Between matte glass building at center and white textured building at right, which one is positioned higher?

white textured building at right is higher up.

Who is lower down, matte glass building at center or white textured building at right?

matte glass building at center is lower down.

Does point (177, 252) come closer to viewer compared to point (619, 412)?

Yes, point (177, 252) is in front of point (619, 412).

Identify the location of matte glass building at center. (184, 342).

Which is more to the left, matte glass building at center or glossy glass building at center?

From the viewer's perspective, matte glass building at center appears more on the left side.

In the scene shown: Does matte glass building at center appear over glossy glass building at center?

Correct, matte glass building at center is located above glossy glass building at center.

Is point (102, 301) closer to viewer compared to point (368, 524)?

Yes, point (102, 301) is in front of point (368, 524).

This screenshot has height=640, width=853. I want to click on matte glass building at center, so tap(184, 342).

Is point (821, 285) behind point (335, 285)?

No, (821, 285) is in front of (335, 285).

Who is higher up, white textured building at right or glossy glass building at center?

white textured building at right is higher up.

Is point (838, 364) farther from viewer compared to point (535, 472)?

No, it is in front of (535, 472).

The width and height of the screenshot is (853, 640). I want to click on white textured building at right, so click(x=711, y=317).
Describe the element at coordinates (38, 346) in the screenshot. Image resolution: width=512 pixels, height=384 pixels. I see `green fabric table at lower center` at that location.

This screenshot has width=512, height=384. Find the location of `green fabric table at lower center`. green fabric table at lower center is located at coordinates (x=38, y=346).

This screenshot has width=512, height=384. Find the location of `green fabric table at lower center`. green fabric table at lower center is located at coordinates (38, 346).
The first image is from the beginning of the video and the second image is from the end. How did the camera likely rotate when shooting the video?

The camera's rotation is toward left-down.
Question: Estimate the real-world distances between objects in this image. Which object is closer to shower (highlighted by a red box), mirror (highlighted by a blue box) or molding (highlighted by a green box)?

§ **EXERCISE INSTRUCTIONS**
Reproduce the entries above from the first line through the line containing "Yes, point (102, 301)", changing "matte" to "frosted" and leaving everything else as it is.

§ **WRITTEN ANSWER**
Between frosted glass building at center and white textured building at right, which one is positioned higher?

white textured building at right is higher up.

Who is lower down, frosted glass building at center or white textured building at right?

frosted glass building at center is lower down.

Does point (177, 252) come closer to viewer compared to point (619, 412)?

Yes, point (177, 252) is in front of point (619, 412).

Identify the location of frosted glass building at center. (184, 342).

Which is more to the left, frosted glass building at center or glossy glass building at center?

From the viewer's perspective, frosted glass building at center appears more on the left side.

In the scene shown: Does frosted glass building at center appear over glossy glass building at center?

Correct, frosted glass building at center is located above glossy glass building at center.

Is point (102, 301) closer to viewer compared to point (368, 524)?

Yes, point (102, 301) is in front of point (368, 524).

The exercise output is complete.